Return the lines beginning at the one that contains "D11: none ->" and continuing to the end of the entries, including both ends, exactly as written and nothing else.

(DATA SHOWN)

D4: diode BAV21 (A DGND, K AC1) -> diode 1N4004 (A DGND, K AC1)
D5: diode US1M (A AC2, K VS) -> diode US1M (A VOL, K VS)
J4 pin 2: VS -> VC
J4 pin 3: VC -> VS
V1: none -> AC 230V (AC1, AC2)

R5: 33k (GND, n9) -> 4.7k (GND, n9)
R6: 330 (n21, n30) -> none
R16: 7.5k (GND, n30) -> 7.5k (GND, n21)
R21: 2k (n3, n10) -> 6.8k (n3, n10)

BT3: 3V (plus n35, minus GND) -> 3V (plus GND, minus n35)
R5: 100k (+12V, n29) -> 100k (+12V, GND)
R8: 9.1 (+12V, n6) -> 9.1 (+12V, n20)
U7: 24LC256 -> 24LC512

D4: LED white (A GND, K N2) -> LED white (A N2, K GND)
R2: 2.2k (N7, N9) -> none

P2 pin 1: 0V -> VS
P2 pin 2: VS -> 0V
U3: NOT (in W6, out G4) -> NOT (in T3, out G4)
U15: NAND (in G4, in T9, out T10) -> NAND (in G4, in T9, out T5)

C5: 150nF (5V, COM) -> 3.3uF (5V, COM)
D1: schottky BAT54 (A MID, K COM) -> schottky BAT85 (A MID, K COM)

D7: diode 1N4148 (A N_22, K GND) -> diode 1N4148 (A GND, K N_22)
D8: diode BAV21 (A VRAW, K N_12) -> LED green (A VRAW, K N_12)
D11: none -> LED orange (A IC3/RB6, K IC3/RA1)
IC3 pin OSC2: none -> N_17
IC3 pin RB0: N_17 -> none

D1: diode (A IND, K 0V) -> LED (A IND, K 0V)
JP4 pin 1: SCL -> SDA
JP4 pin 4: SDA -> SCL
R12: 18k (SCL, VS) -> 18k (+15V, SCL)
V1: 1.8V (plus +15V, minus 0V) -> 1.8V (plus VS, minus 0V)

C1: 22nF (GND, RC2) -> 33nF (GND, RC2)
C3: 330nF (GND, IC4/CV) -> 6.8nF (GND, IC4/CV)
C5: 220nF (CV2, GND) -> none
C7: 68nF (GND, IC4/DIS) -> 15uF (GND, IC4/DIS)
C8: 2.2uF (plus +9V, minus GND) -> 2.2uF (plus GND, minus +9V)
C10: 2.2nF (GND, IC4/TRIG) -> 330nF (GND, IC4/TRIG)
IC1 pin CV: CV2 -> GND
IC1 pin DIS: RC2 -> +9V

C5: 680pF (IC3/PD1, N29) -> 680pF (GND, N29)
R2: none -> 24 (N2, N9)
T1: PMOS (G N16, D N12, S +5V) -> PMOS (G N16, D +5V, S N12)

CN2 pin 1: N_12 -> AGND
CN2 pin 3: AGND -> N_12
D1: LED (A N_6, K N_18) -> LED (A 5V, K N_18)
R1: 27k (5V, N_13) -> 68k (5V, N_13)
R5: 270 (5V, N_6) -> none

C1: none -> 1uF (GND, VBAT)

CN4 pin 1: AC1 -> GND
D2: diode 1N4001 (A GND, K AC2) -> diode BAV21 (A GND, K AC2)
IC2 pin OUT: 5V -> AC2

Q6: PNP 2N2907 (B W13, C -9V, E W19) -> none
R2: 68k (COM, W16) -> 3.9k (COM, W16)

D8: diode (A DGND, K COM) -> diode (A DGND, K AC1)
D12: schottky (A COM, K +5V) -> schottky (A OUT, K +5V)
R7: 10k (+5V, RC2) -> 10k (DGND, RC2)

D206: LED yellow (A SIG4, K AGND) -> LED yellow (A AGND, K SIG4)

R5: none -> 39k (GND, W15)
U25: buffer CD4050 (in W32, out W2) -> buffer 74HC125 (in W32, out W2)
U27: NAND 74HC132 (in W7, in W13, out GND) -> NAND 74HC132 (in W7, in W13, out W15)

(End DATA SHOWN)

### SOLUTION BELOW
D11: none -> LED orange (A IC3/RB6, K IC3/RA1)
IC3 pin OSC2: none -> N_17
IC3 pin RB0: N_17 -> none

D1: diode (A IND, K 0V) -> LED (A IND, K 0V)
JP4 pin 1: SCL -> SDA
JP4 pin 4: SDA -> SCL
R12: 18k (SCL, VS) -> 18k (+15V, SCL)
V1: 1.8V (plus +15V, minus 0V) -> 1.8V (plus VS, minus 0V)

C1: 22nF (GND, RC2) -> 33nF (GND, RC2)
C3: 330nF (GND, IC4/CV) -> 6.8nF (GND, IC4/CV)
C5: 220nF (CV2, GND) -> none
C7: 68nF (GND, IC4/DIS) -> 15uF (GND, IC4/DIS)
C8: 2.2uF (plus +9V, minus GND) -> 2.2uF (plus GND, minus +9V)
C10: 2.2nF (GND, IC4/TRIG) -> 330nF (GND, IC4/TRIG)
IC1 pin CV: CV2 -> GND
IC1 pin DIS: RC2 -> +9V

C5: 680pF (IC3/PD1, N29) -> 680pF (GND, N29)
R2: none -> 24 (N2, N9)
T1: PMOS (G N16, D N12, S +5V) -> PMOS (G N16, D +5V, S N12)

CN2 pin 1: N_12 -> AGND
CN2 pin 3: AGND -> N_12
D1: LED (A N_6, K N_18) -> LED (A 5V, K N_18)
R1: 27k (5V, N_13) -> 68k (5V, N_13)
R5: 270 (5V, N_6) -> none

C1: none -> 1uF (GND, VBAT)

CN4 pin 1: AC1 -> GND
D2: diode 1N4001 (A GND, K AC2) -> diode BAV21 (A GND, K AC2)
IC2 pin OUT: 5V -> AC2

Q6: PNP 2N2907 (B W13, C -9V, E W19) -> none
R2: 68k (COM, W16) -> 3.9k (COM, W16)

D8: diode (A DGND, K COM) -> diode (A DGND, K AC1)
D12: schottky (A COM, K +5V) -> schottky (A OUT, K +5V)
R7: 10k (+5V, RC2) -> 10k (DGND, RC2)

D206: LED yellow (A SIG4, K AGND) -> LED yellow (A AGND, K SIG4)

R5: none -> 39k (GND, W15)
U25: buffer CD4050 (in W32, out W2) -> buffer 74HC125 (in W32, out W2)
U27: NAND 74HC132 (in W7, in W13, out GND) -> NAND 74HC132 (in W7, in W13, out W15)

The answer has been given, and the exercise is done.